Write the listing out again word for word, excluding any pictures.

• Exercise data:
------

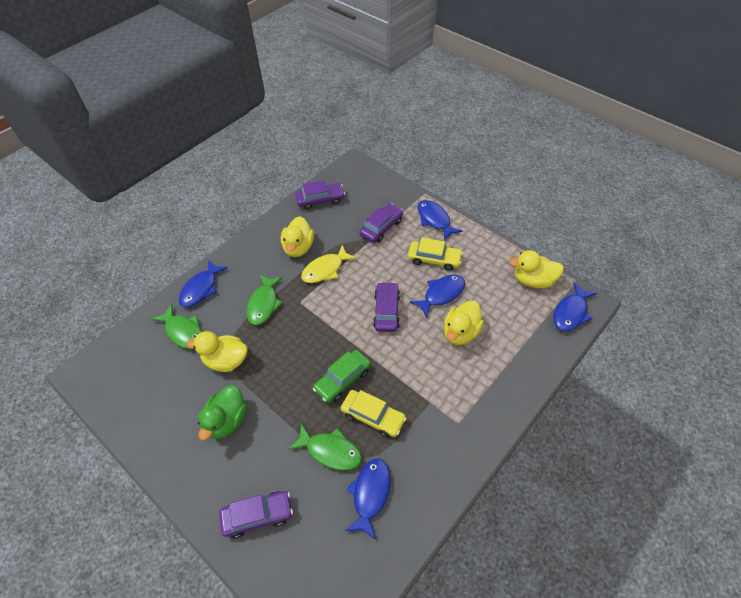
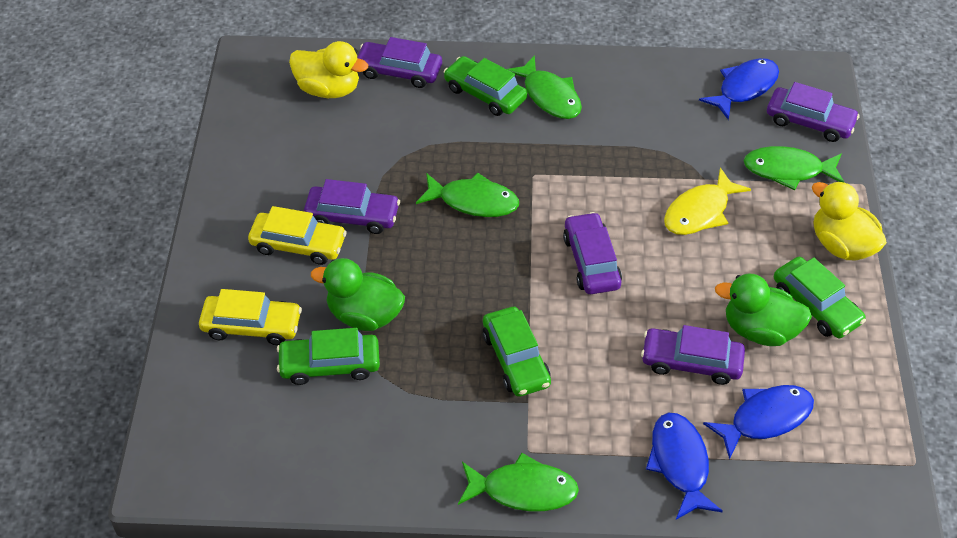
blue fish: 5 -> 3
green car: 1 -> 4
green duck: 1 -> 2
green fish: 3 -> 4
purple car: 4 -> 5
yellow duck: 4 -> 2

------

• Answer area:
blue fish: 5 -> 3
green car: 1 -> 4
green duck: 1 -> 2
green fish: 3 -> 4
purple car: 4 -> 5
yellow duck: 4 -> 2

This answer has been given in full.